→ Exercise description
When you copy the material below, keep every line exact and omit the pictures.

→ Input data
------

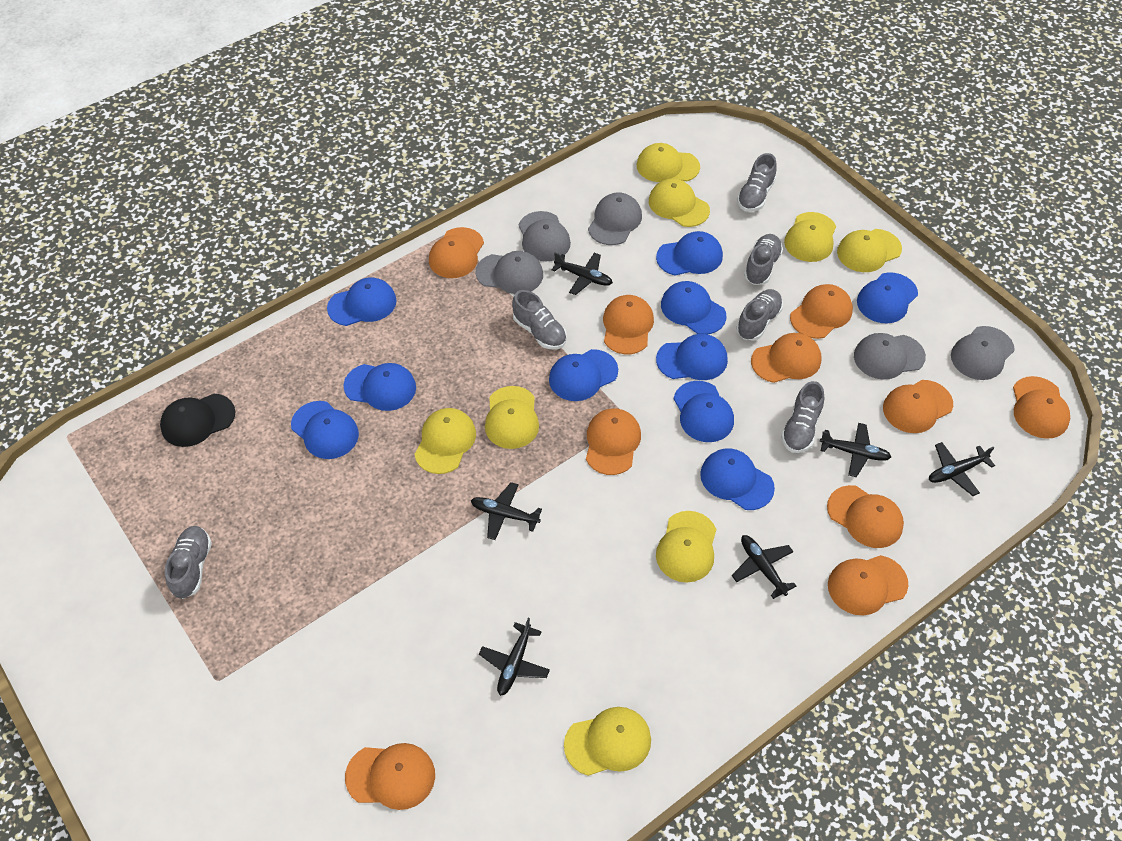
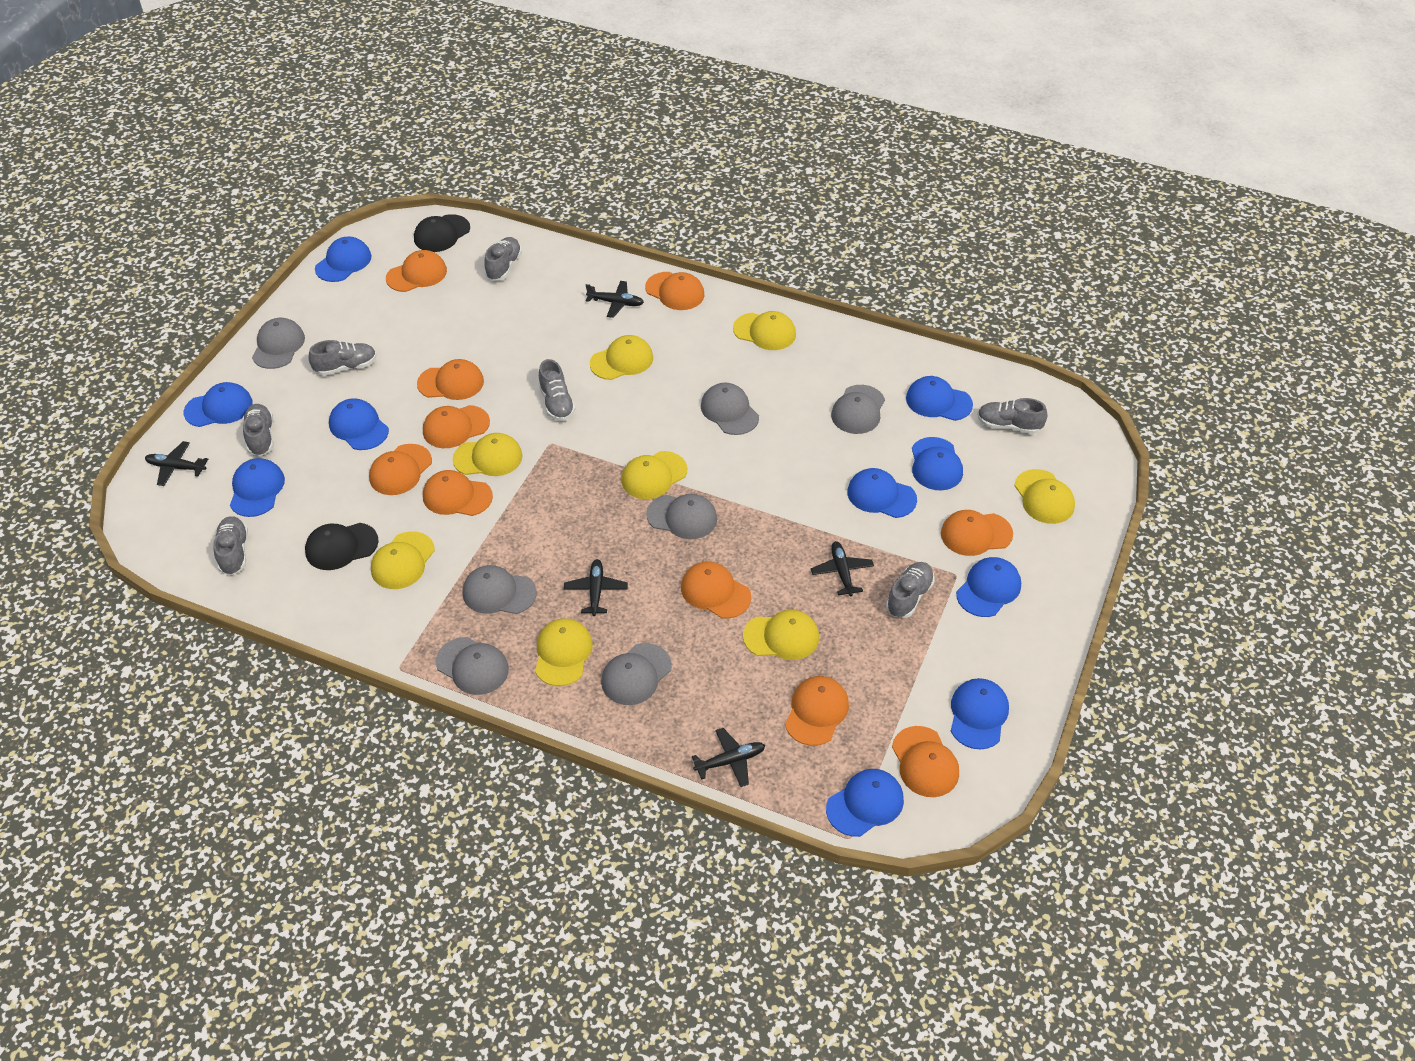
black cap: 1 -> 2
black plane: 6 -> 5
grey cap: 5 -> 7
grey shoe: 6 -> 7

------

→ Solution
black cap: 1 -> 2
black plane: 6 -> 5
grey cap: 5 -> 7
grey shoe: 6 -> 7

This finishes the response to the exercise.